**Task directions**
Beginning with the first line below, please restate each line exactly, down to and including the line containing "frying pan (rosy)".

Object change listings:

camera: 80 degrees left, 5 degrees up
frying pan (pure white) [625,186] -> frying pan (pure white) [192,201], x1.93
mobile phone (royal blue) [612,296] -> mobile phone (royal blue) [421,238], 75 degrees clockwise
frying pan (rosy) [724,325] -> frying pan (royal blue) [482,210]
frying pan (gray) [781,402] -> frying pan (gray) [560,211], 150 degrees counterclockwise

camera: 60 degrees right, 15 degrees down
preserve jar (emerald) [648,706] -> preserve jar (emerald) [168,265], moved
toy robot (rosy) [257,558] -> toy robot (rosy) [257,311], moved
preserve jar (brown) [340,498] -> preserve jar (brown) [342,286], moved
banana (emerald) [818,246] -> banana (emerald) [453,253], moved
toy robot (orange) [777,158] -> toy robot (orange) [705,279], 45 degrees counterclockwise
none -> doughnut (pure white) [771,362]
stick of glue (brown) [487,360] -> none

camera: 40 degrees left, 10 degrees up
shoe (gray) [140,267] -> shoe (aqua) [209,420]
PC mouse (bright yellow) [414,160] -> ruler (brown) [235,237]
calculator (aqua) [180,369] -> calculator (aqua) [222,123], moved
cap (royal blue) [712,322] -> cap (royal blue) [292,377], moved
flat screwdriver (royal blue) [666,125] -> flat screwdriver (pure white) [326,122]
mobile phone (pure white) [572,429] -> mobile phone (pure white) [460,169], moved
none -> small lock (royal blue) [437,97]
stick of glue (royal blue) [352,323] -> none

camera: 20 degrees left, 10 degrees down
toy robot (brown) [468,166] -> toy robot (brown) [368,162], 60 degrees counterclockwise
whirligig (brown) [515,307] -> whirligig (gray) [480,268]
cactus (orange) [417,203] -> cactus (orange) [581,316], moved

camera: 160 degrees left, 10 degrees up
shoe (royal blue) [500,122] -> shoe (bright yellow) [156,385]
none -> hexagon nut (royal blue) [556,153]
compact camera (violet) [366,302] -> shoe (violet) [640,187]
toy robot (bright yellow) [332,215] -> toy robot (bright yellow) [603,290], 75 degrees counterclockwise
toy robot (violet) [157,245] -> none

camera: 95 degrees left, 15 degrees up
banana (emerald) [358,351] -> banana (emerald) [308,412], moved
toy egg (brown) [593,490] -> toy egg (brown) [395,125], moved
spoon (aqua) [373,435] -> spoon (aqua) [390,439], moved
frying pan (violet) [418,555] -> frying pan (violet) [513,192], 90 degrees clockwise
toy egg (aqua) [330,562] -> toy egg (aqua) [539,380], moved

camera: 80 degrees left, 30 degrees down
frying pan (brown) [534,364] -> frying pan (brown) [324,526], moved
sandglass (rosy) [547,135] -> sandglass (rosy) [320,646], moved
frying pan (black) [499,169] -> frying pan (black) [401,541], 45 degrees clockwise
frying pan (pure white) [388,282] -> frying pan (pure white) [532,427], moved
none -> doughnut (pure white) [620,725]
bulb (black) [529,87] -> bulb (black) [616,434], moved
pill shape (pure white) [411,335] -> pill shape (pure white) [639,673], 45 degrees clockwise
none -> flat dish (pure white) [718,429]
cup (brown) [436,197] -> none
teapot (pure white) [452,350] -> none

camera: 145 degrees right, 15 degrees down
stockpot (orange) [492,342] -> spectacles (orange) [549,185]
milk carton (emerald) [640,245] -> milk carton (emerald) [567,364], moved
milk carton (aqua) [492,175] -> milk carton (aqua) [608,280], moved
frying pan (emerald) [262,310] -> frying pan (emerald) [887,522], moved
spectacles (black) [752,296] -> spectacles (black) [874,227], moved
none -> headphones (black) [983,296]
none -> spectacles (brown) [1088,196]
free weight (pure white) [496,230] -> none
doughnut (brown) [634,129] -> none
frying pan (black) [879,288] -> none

**Your response**
camera: 80 degrees left, 5 degrees up
frying pan (pure white) [625,186] -> frying pan (pure white) [192,201], x1.93
mobile phone (royal blue) [612,296] -> mobile phone (royal blue) [421,238], 75 degrees clockwise
frying pan (rosy) [724,325] -> frying pan (royal blue) [482,210]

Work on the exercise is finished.